### Extracted material

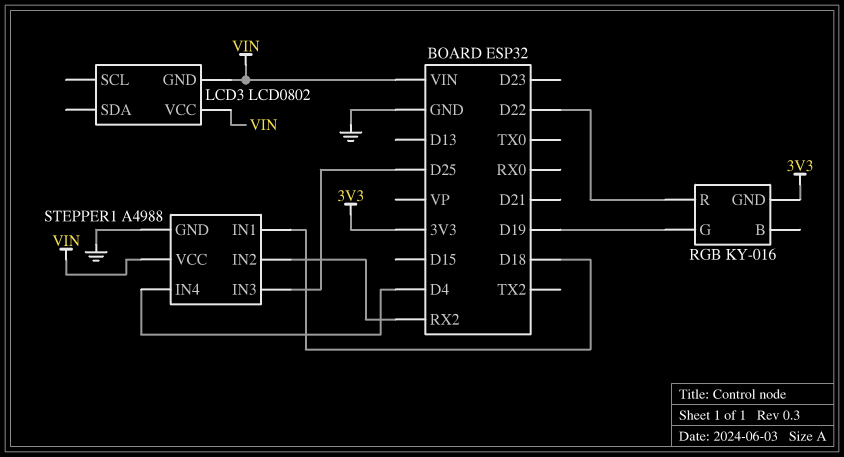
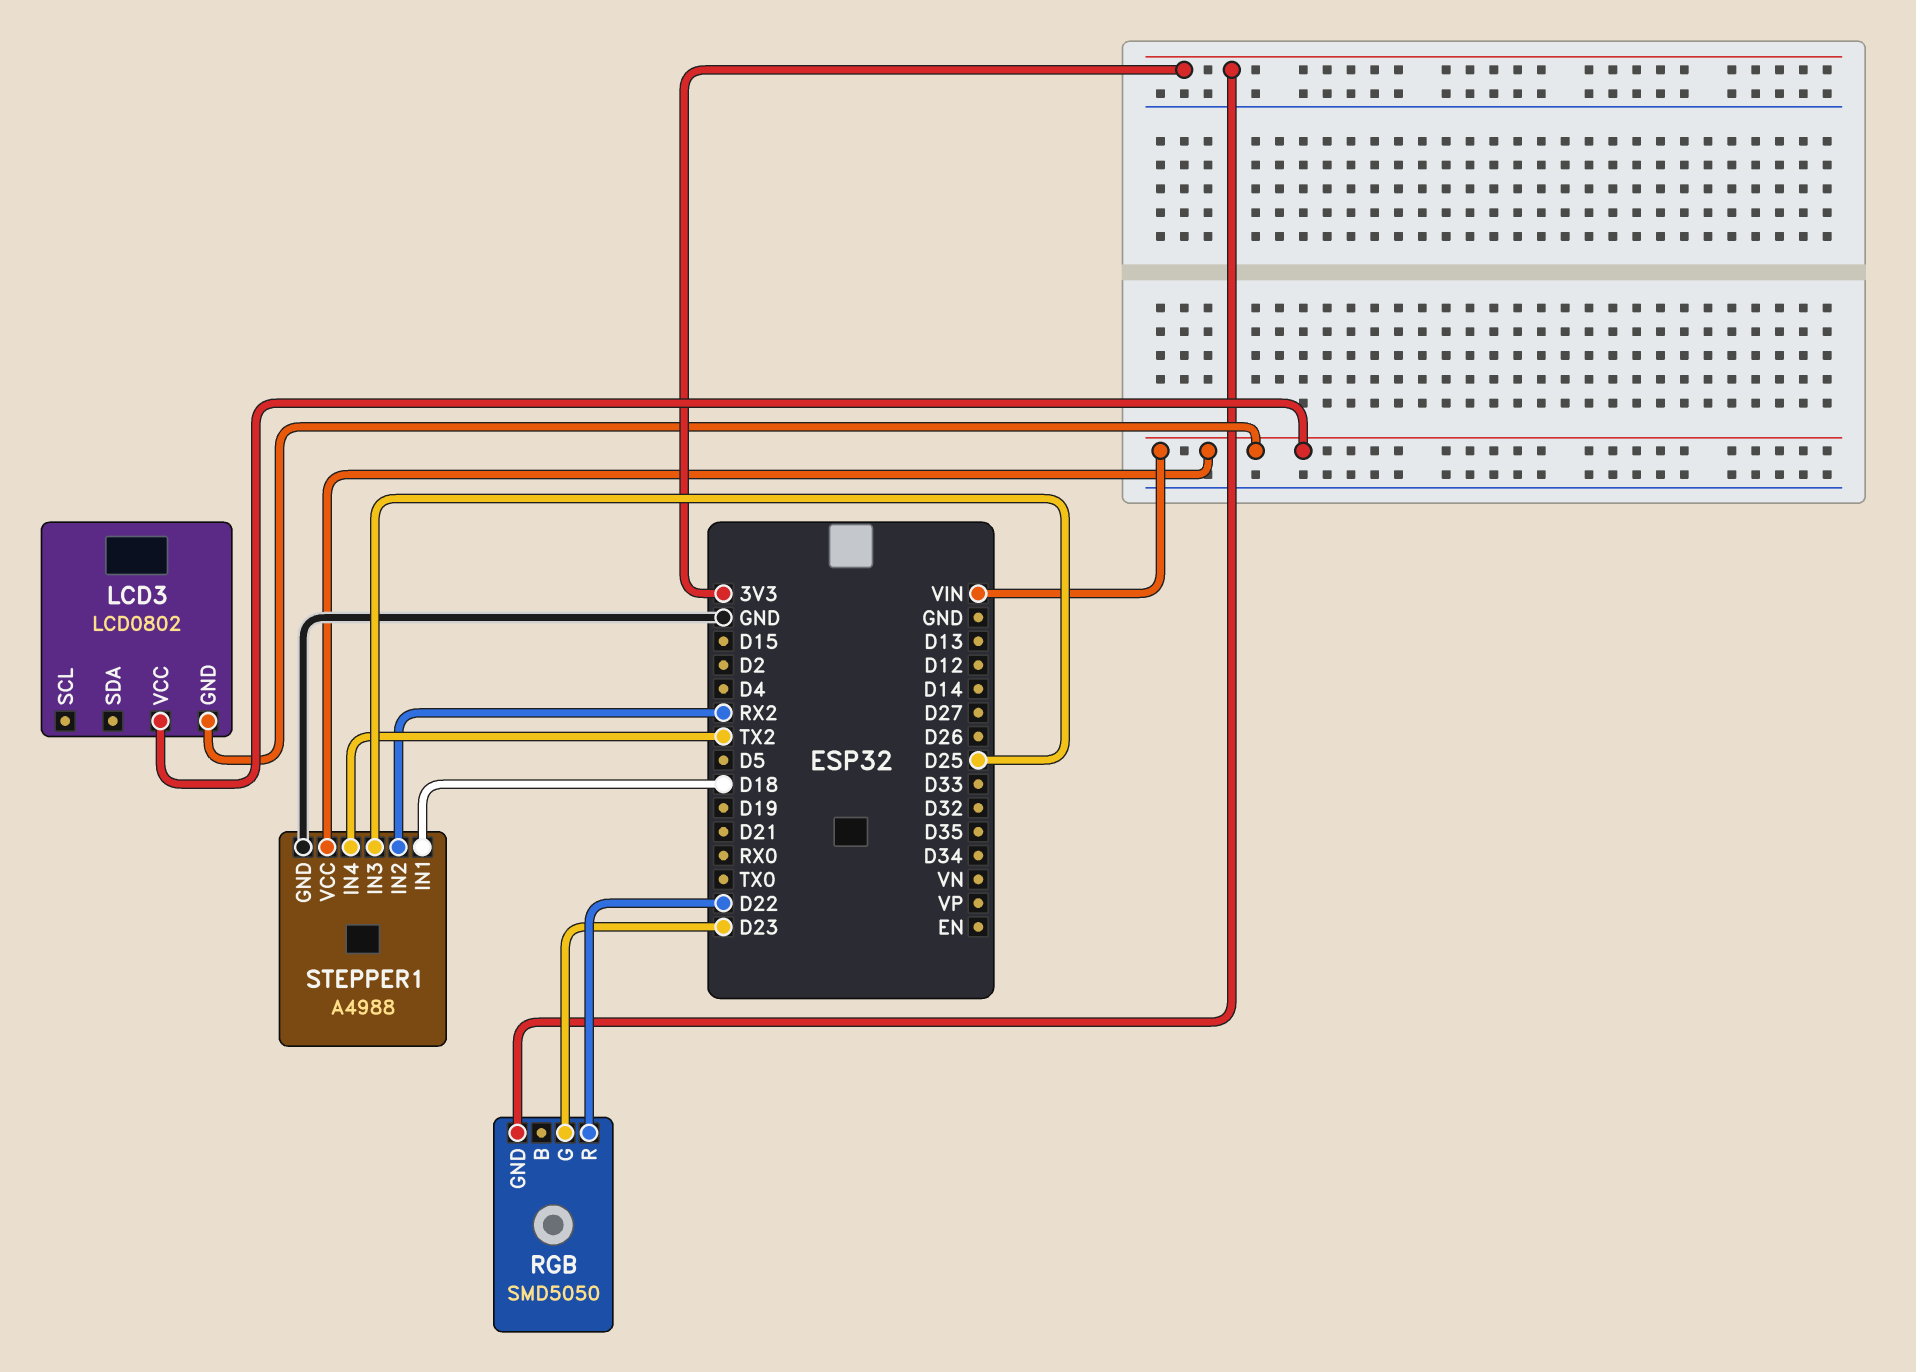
RGB: KY-016 -> SMD5050
RGB pin G: D19 -> D23
STEPPER1 pin IN4: D4 -> TX2

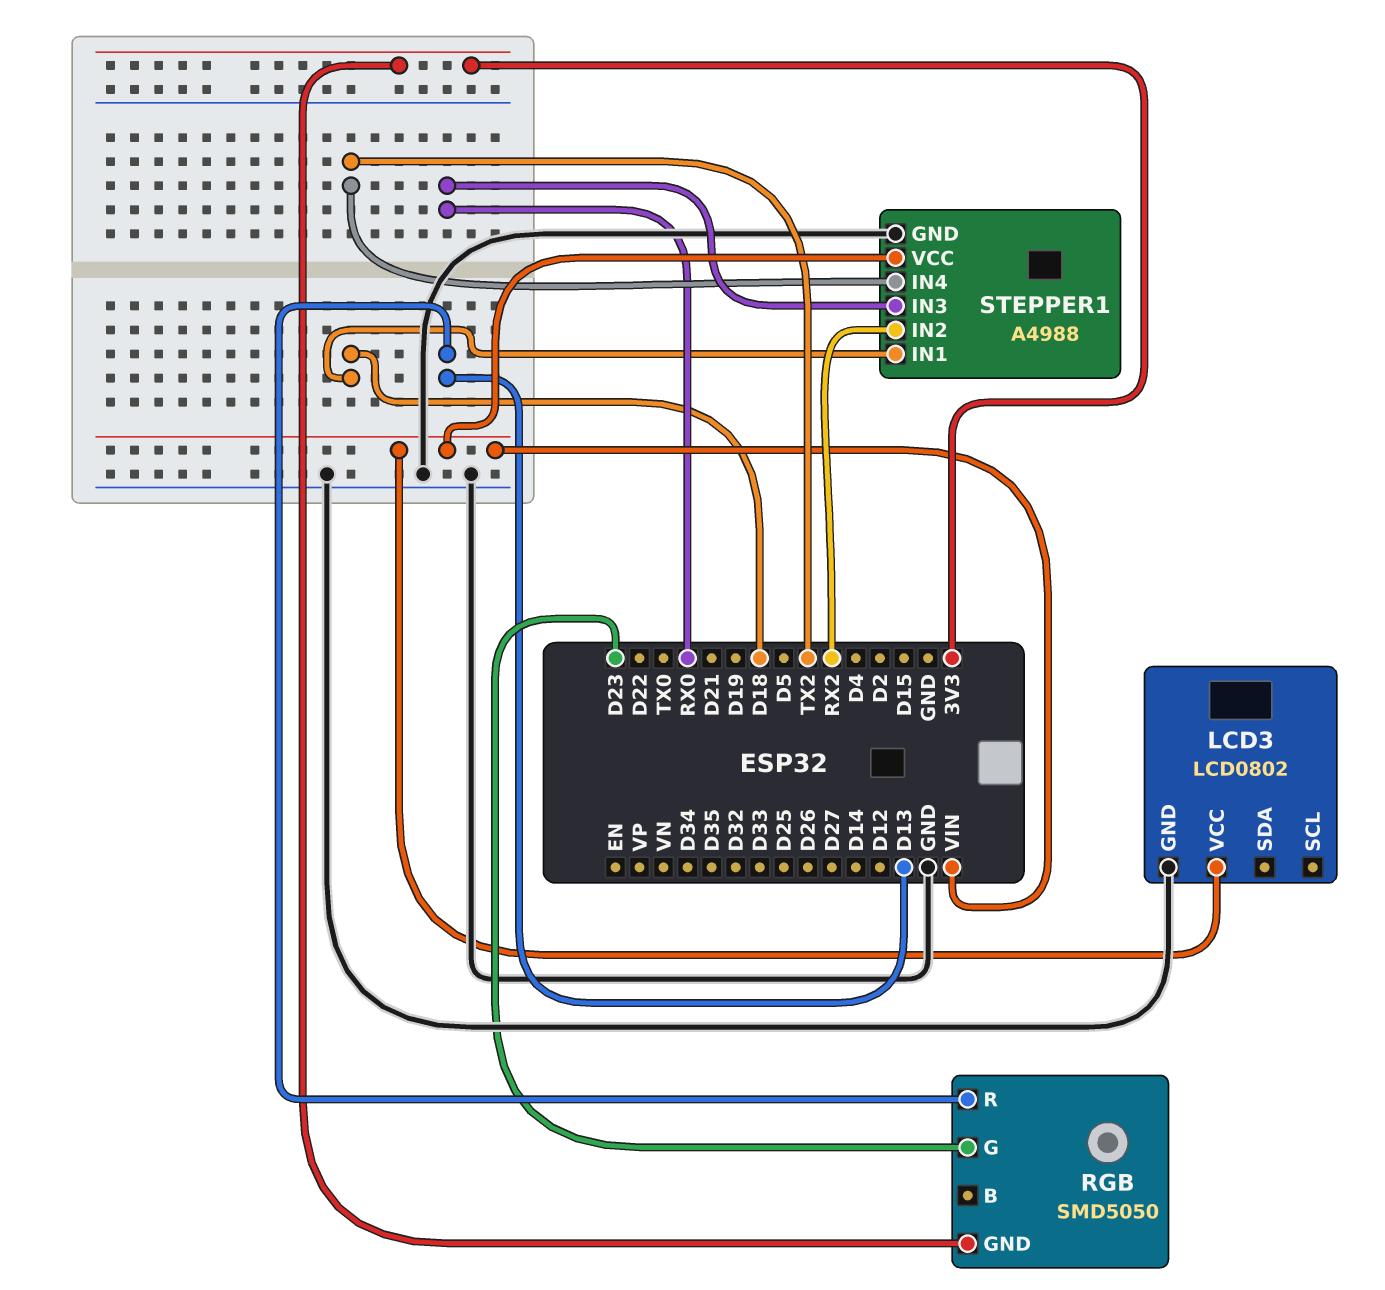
LCD3 pin GND: VIN -> GND
RGB pin R: D22 -> D13
STEPPER1 pin IN3: D25 -> RX0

######

Work order:
The reply must hold each line of the records verbatim and no pictures.

Solution to the exercise:
RGB: KY-016 -> SMD5050
RGB pin G: D19 -> D23
STEPPER1 pin IN4: D4 -> TX2

LCD3 pin GND: VIN -> GND
RGB pin R: D22 -> D13
STEPPER1 pin IN3: D25 -> RX0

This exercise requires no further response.